>> Start
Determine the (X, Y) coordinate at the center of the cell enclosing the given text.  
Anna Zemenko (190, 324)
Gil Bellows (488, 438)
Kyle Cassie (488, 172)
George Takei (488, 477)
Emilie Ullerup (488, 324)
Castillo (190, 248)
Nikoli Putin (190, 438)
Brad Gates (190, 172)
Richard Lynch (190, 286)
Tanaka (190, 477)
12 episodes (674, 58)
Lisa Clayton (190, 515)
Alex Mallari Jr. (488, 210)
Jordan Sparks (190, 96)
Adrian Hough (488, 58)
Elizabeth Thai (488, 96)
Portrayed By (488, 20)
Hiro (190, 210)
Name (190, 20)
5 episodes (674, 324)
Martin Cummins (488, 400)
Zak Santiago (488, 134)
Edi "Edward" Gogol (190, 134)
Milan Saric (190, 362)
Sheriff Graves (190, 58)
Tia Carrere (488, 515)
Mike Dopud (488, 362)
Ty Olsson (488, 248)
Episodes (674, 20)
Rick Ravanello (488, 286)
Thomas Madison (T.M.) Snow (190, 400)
>> End
>> Start
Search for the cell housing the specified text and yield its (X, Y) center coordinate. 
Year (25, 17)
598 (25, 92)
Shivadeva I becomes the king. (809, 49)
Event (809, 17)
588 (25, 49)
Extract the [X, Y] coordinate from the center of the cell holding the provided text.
>> End
Convert the stretch of records from the line containing "Search for the" through the line containing "Extract the [X, Y]", both included, into a Markdown table with the columns Row and Text. Give each non-blank line its own row and skip blank lines.

| Row | Text |
|---|---|
| 1 | Search for the cell housing the specified text and yield its (X, Y) center coordinate.  |
| 2 | Year (25, 17) |
| 3 | 598 (25, 92) |
| 4 | Shivadeva I becomes the king. (809, 49) |
| 5 | Event (809, 17) |
| 6 | 588 (25, 49) |
| 7 | Extract the [X, Y] coordinate from the center of the cell holding the provided text. |